-------- THE RECORDS
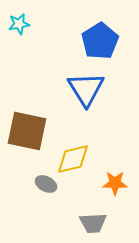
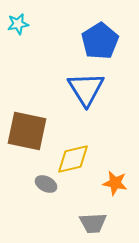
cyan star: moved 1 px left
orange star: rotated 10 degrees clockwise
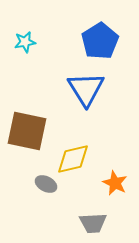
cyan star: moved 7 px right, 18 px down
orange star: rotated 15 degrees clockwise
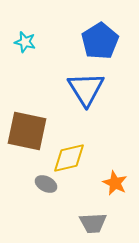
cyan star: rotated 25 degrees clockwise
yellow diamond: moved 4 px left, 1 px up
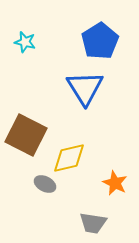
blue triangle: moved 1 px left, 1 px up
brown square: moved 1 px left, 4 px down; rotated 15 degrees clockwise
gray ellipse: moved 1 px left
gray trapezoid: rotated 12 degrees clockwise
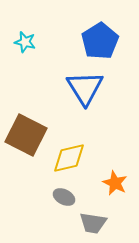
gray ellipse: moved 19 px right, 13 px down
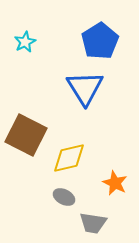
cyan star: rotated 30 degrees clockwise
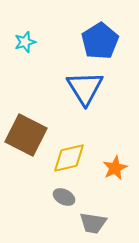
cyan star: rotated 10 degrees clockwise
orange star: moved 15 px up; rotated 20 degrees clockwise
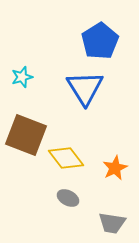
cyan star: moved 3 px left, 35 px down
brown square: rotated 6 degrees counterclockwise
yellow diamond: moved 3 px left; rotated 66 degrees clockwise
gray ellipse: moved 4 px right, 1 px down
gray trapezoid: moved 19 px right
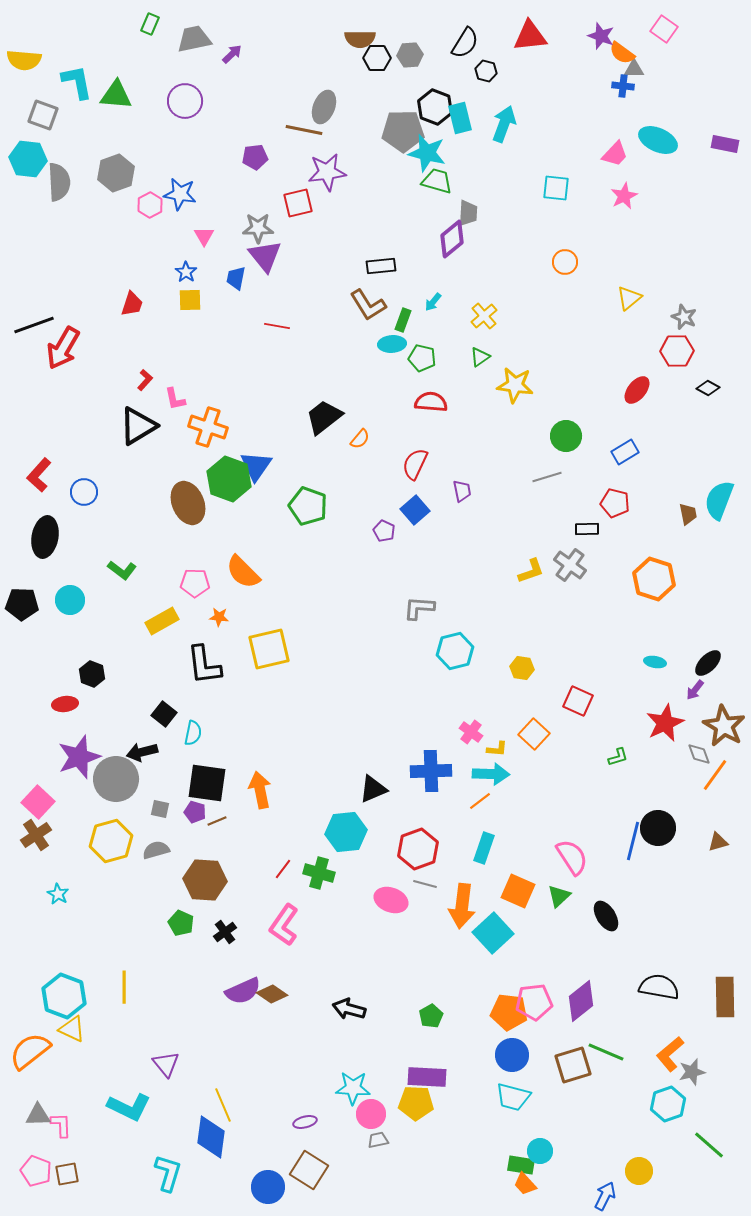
----------------
-------- THE RECORDS
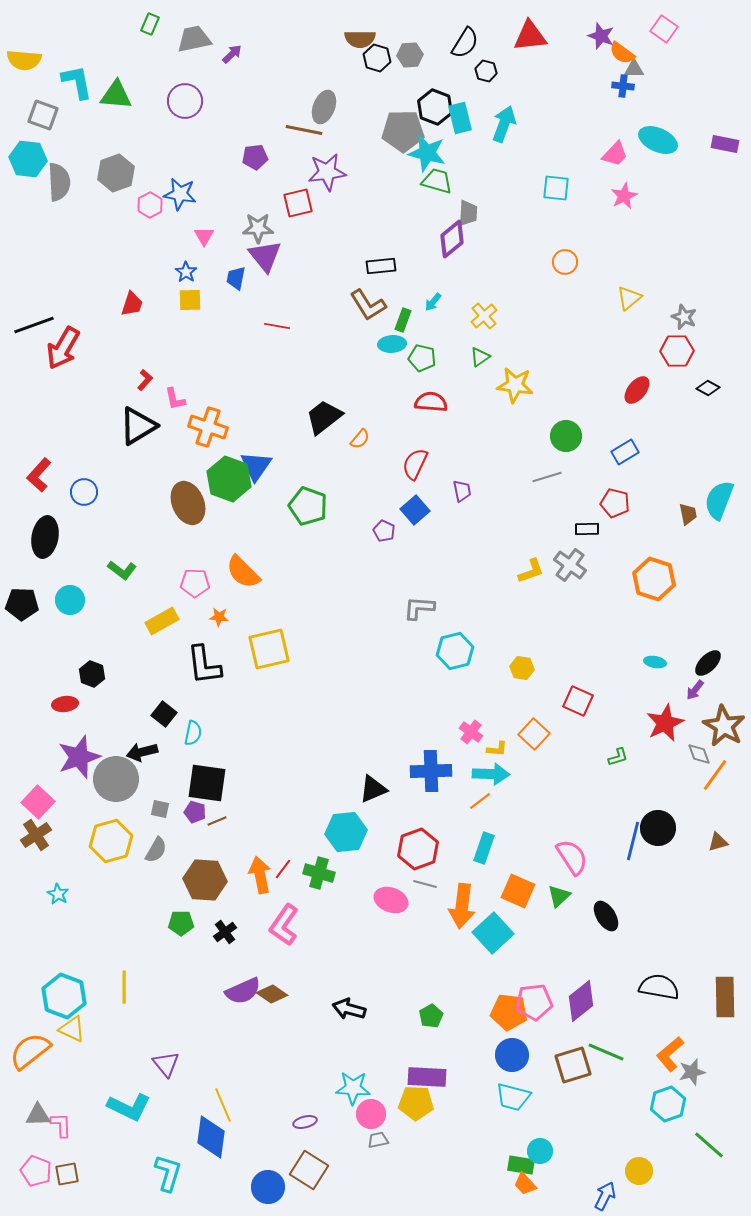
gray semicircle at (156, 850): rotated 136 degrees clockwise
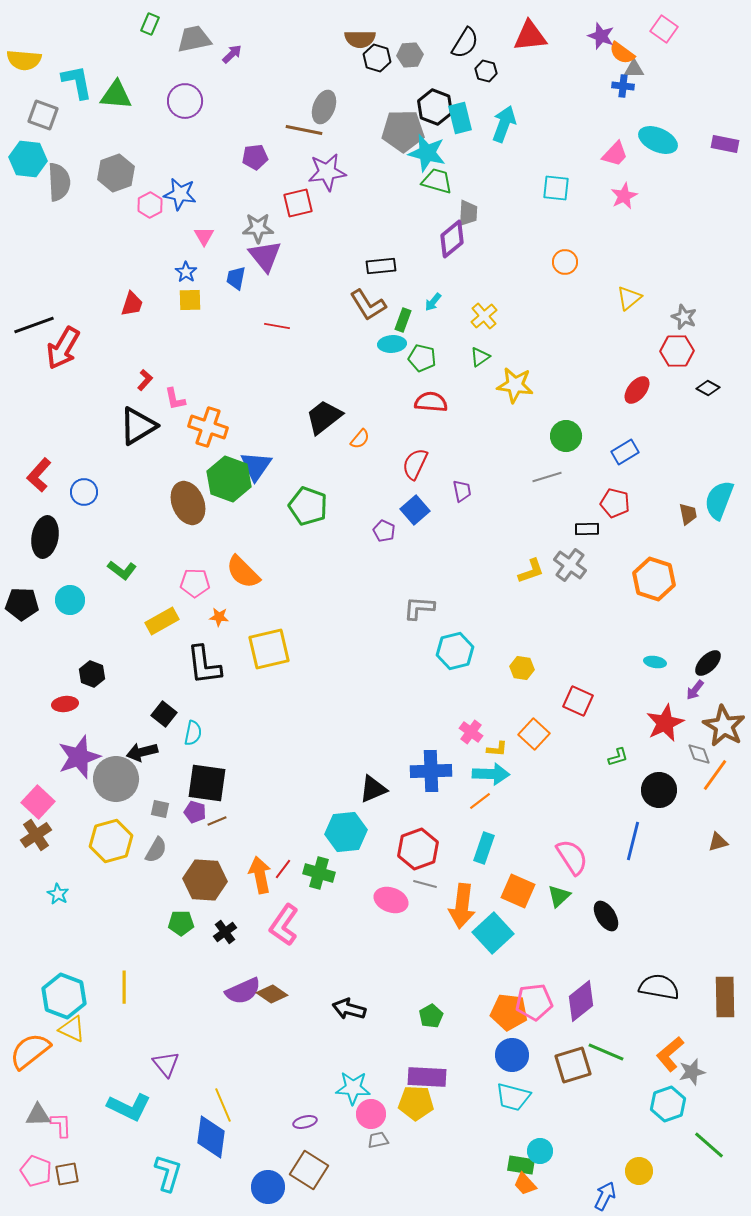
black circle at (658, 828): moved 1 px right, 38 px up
----------------
Could you repeat the record lines between the one containing "cyan star: moved 1 px left" and the one containing "orange star: moved", inclusive, leaving out the pictures?

cyan star: moved 1 px left
orange star: rotated 10 degrees clockwise
cyan star: moved 7 px right, 18 px down
orange star: rotated 15 degrees clockwise
cyan star: rotated 25 degrees clockwise
yellow diamond: moved 4 px left, 1 px up
blue triangle: moved 1 px left, 1 px up
brown square: moved 1 px left, 4 px down; rotated 15 degrees clockwise
gray ellipse: moved 1 px left
gray trapezoid: rotated 12 degrees clockwise
gray ellipse: moved 19 px right, 13 px down
cyan star: rotated 30 degrees clockwise
cyan star: rotated 10 degrees clockwise
orange star: moved 15 px up; rotated 20 degrees clockwise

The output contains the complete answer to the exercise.